DATASET EXCERPT -
= Beginning of Section =

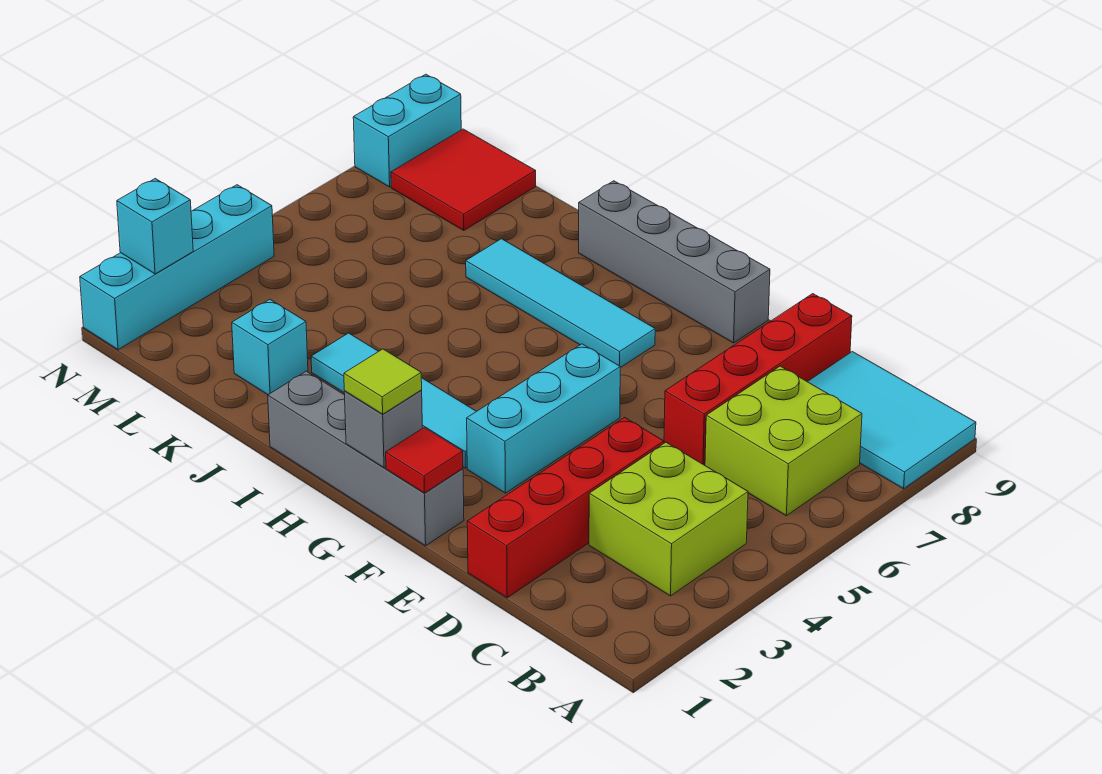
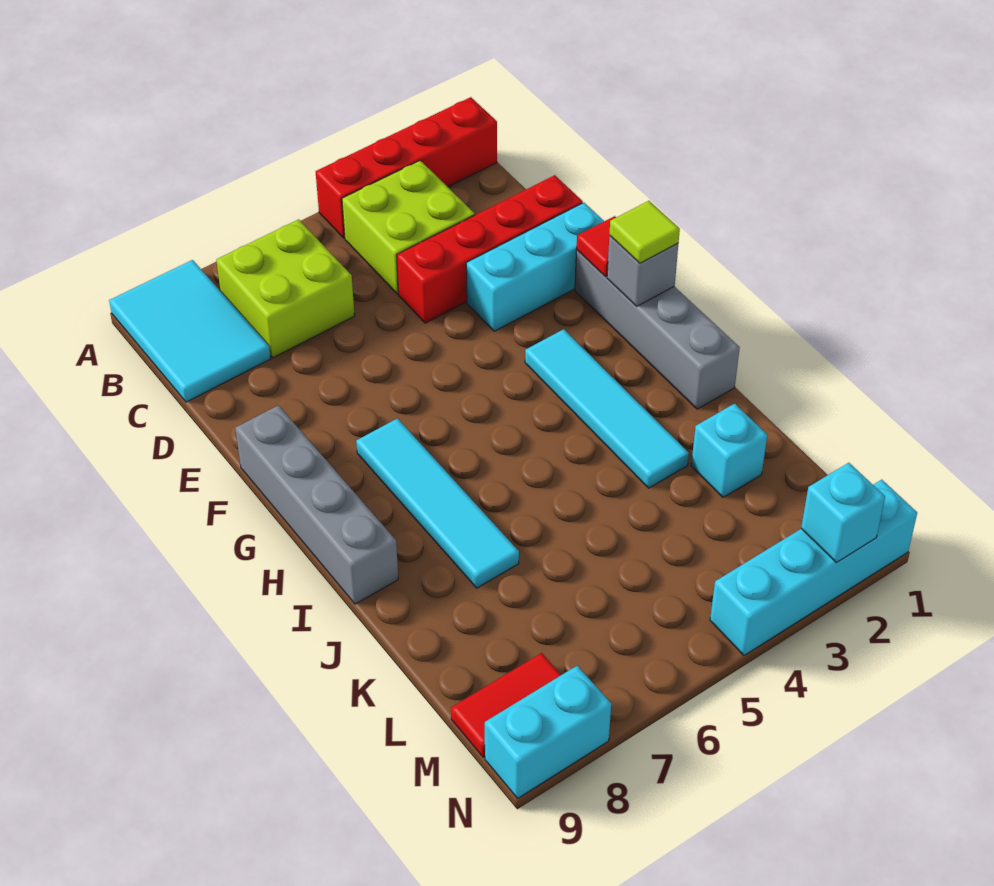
red brick D6:D9 level 1 -> red brick A1:A4 level 1
cyan brick F3:F5 level 1 -> cyan brick E1:E3 level 1
red tile L8:M9 level 1 -> red tile M8:M9 level 1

= End of Section =

If a line in the listing contains the string "brick", copy it.

red brick D6:D9 level 1 -> red brick A1:A4 level 1
cyan brick F3:F5 level 1 -> cyan brick E1:E3 level 1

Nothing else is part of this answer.